→ WHAT TO WORK ON
Among the entries below, find the lines holding "none" and copy them.

------ INPUT DATA ------

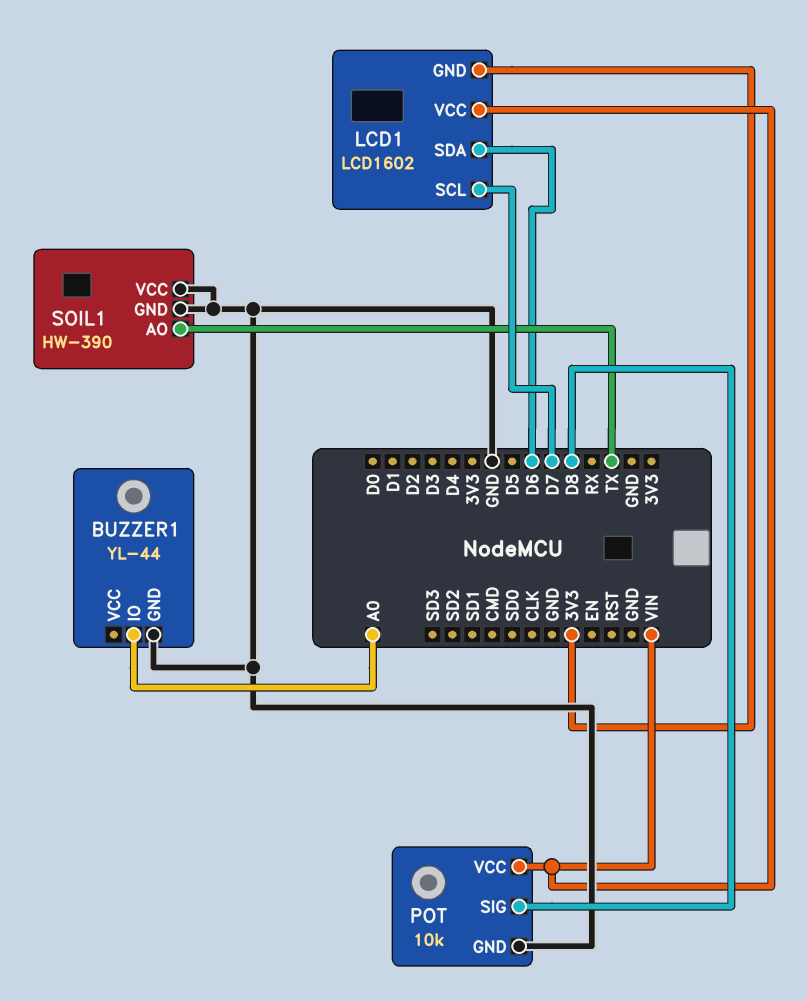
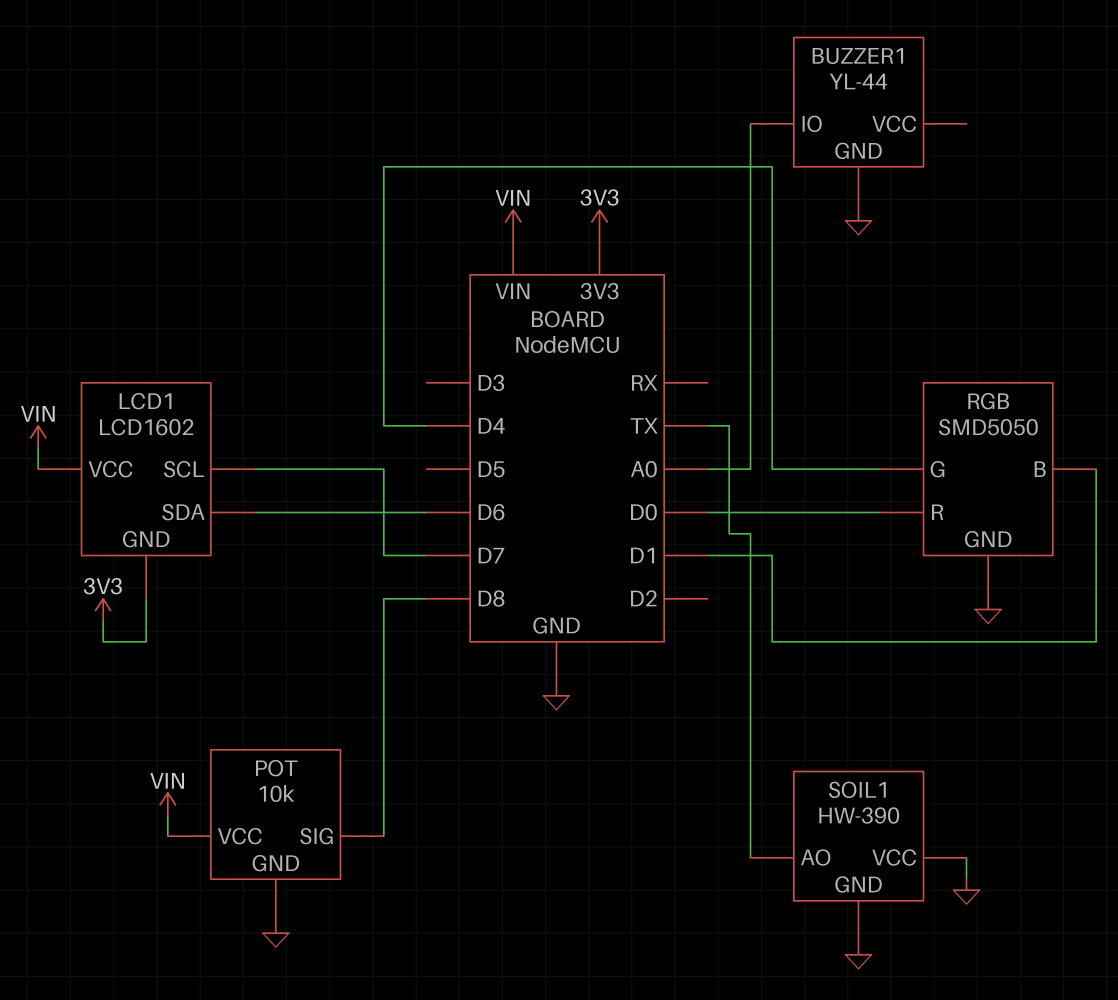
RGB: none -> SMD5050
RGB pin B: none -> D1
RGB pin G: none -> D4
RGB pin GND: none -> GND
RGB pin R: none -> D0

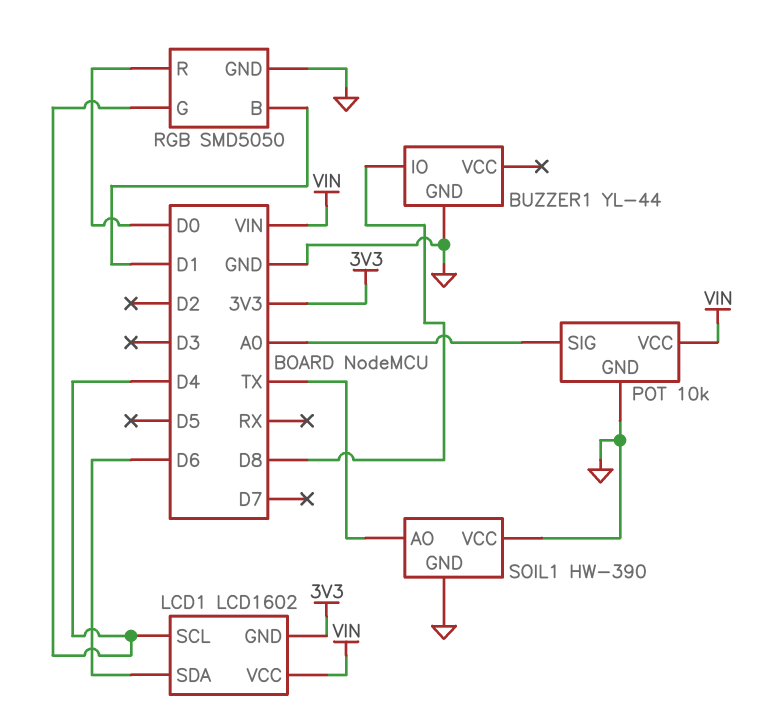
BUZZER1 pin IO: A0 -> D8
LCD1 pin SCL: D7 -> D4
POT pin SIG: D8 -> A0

------
------ INPUT DATA ------

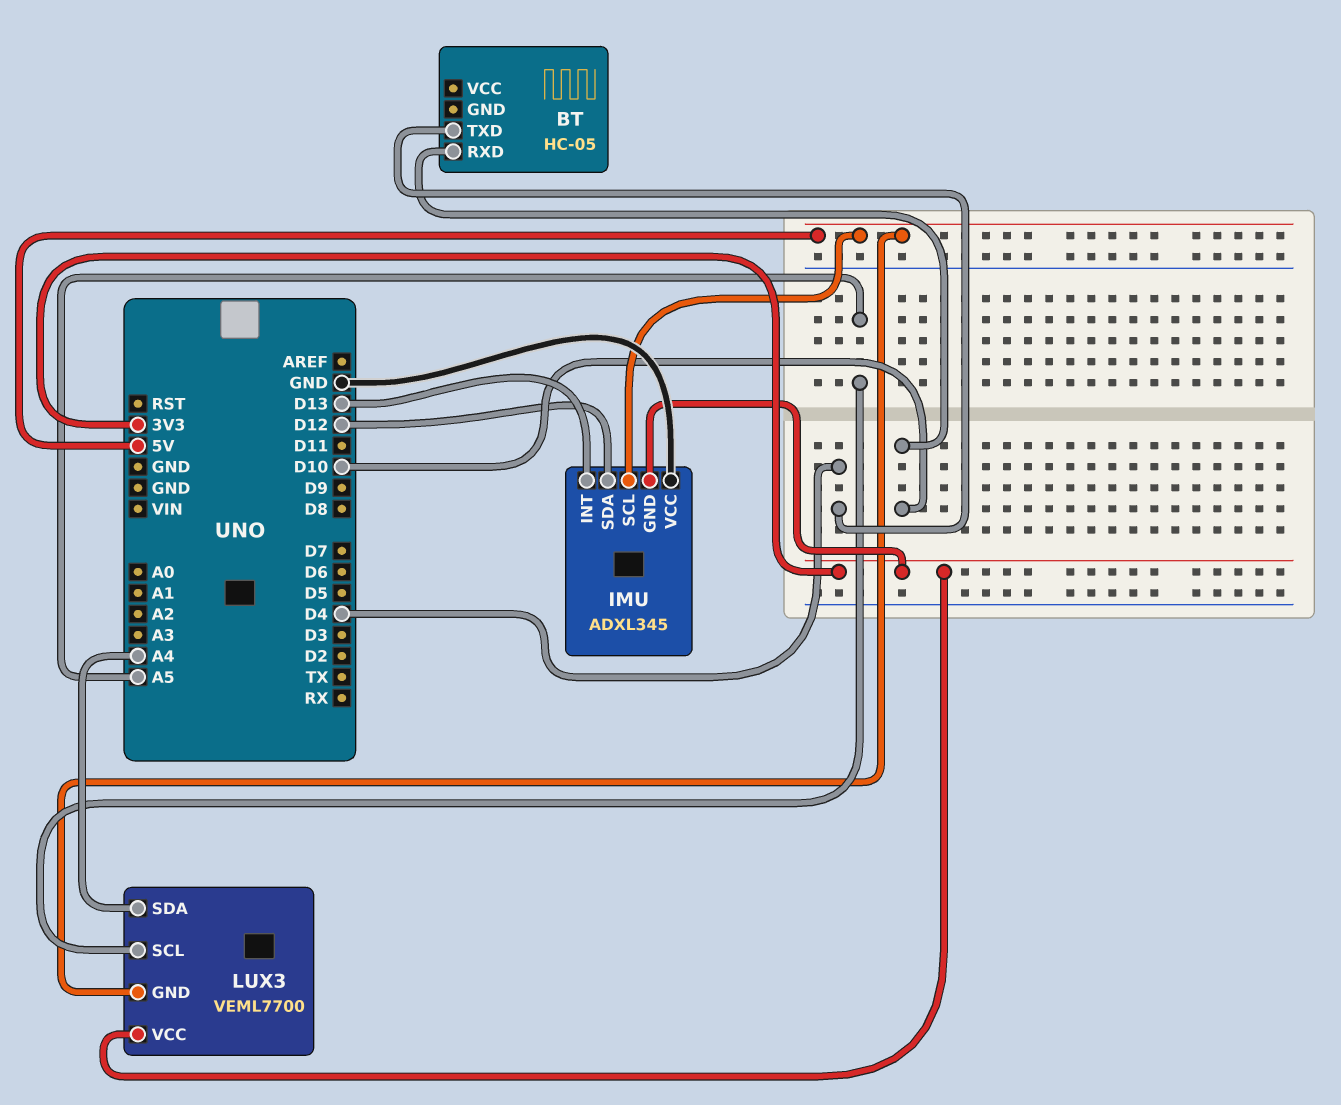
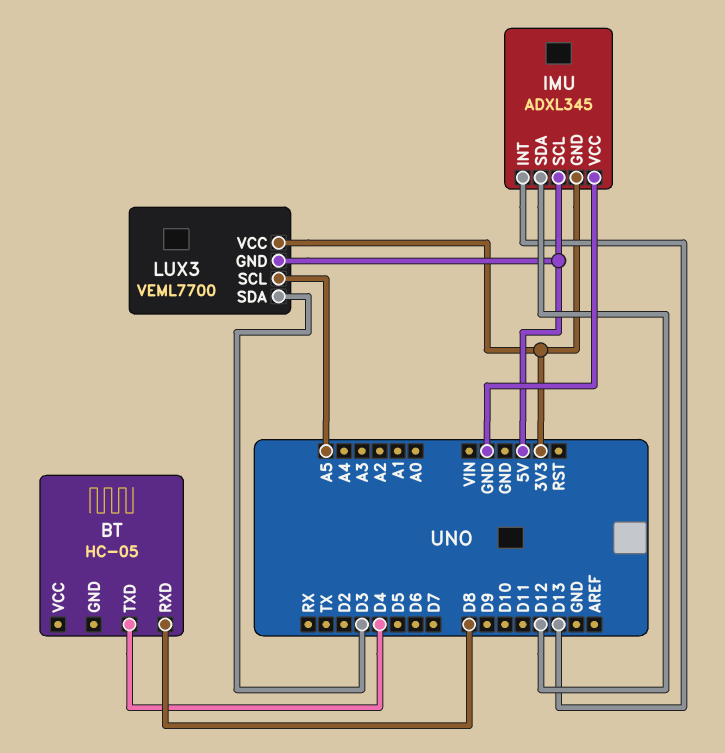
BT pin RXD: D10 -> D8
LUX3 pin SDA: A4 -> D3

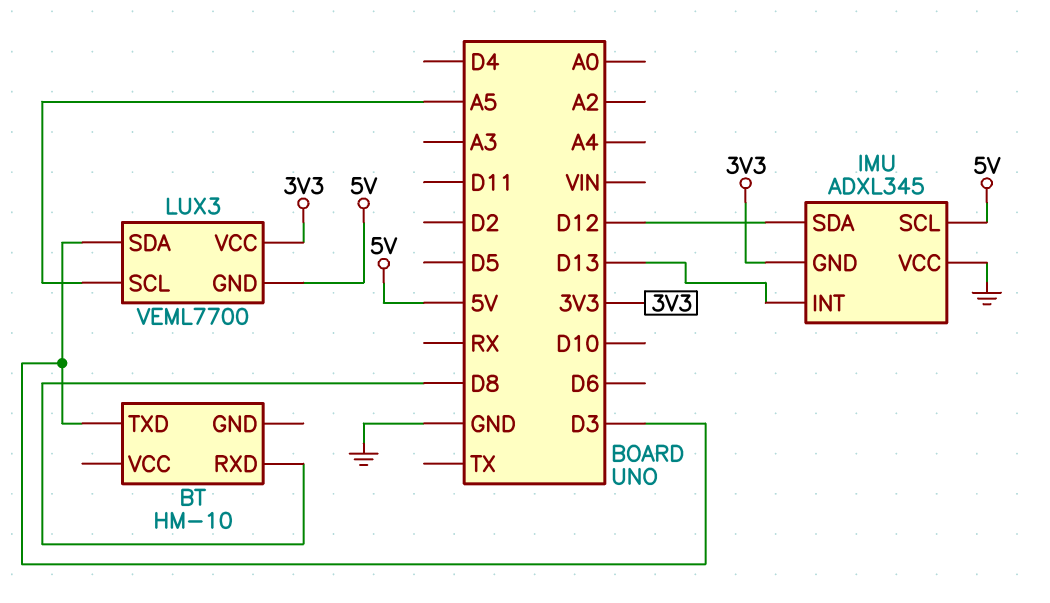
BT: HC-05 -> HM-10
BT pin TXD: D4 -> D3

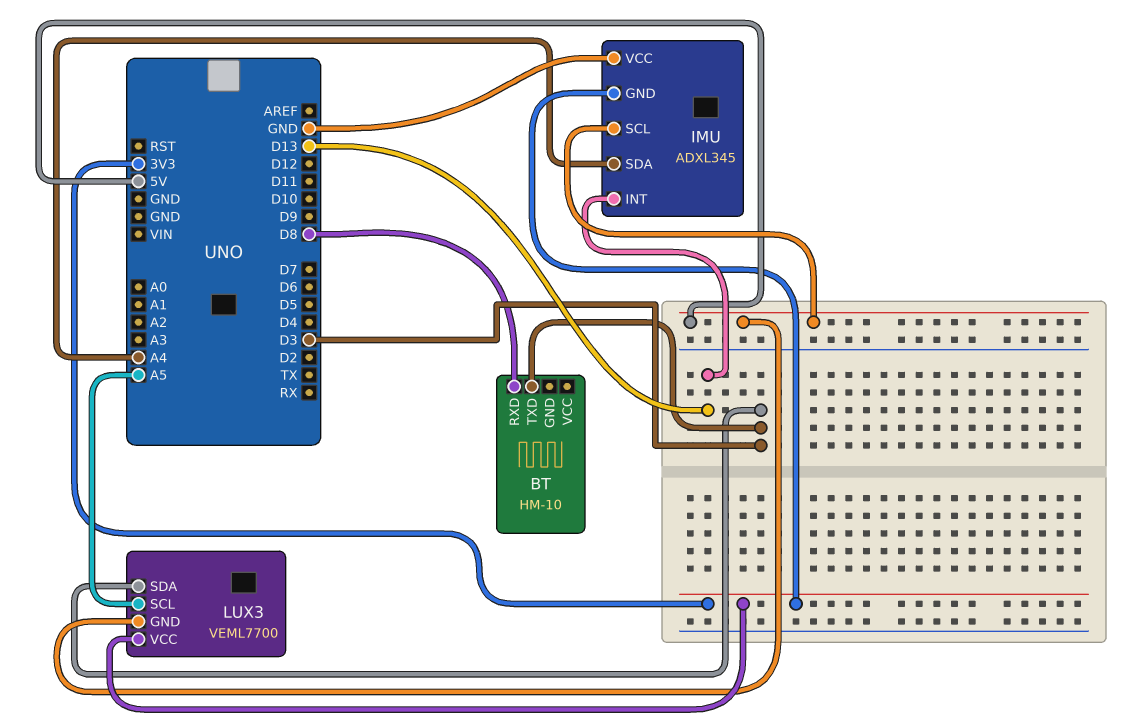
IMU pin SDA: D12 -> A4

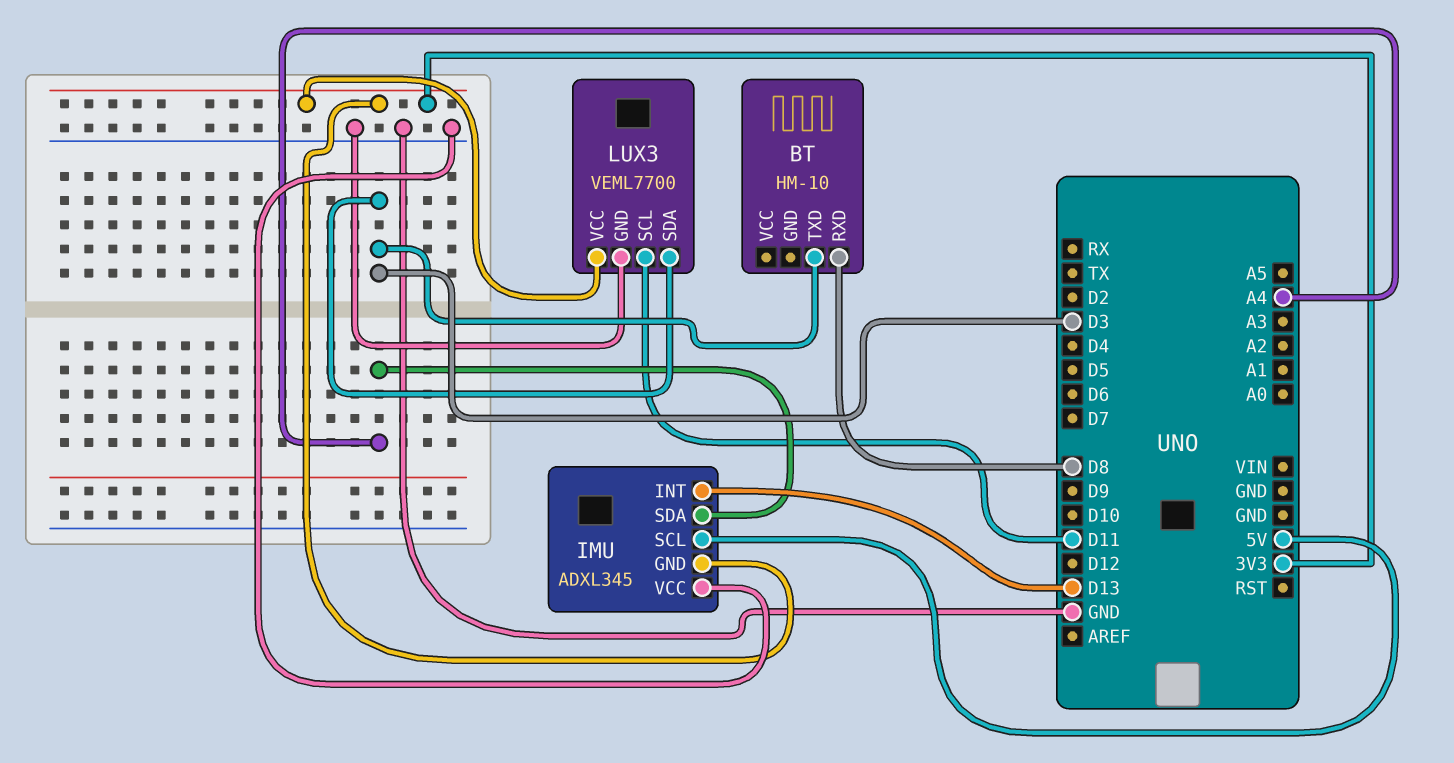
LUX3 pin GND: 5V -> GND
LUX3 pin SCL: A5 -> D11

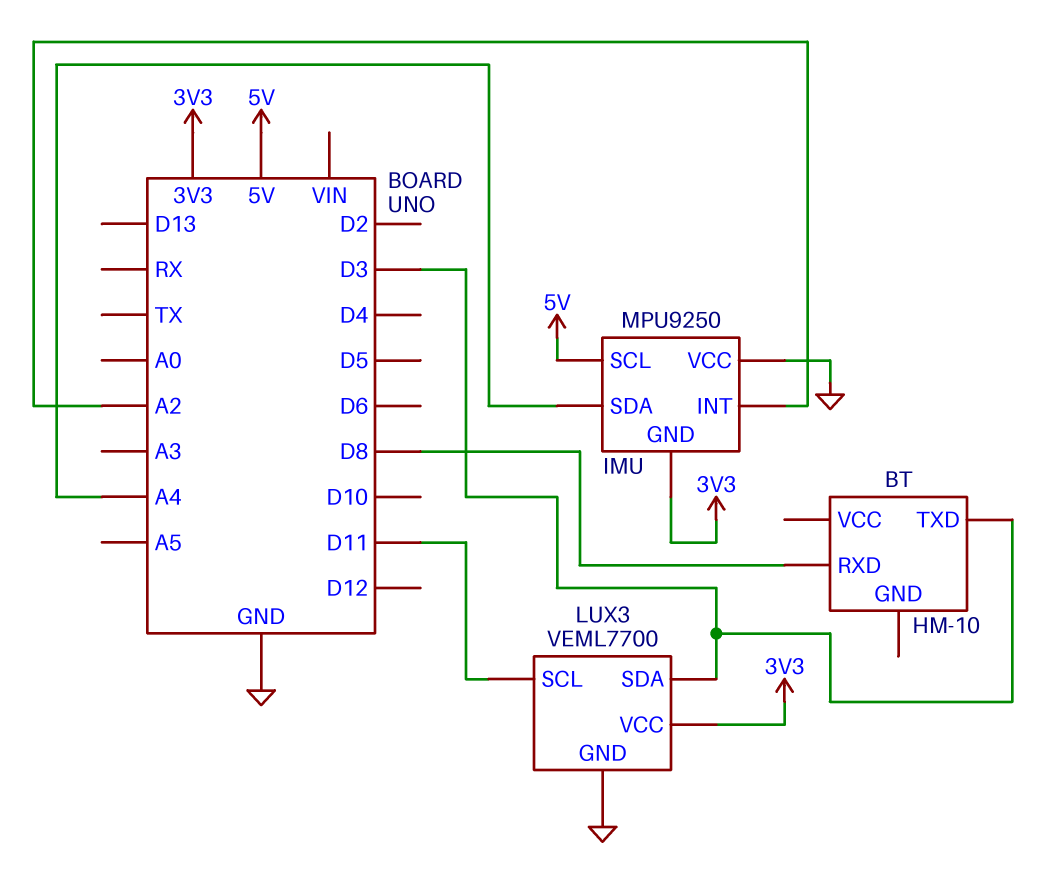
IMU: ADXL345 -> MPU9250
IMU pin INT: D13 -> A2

------

→ EXERCISE RESPONSE
RGB: none -> SMD5050
RGB pin B: none -> D1
RGB pin G: none -> D4
RGB pin GND: none -> GND
RGB pin R: none -> D0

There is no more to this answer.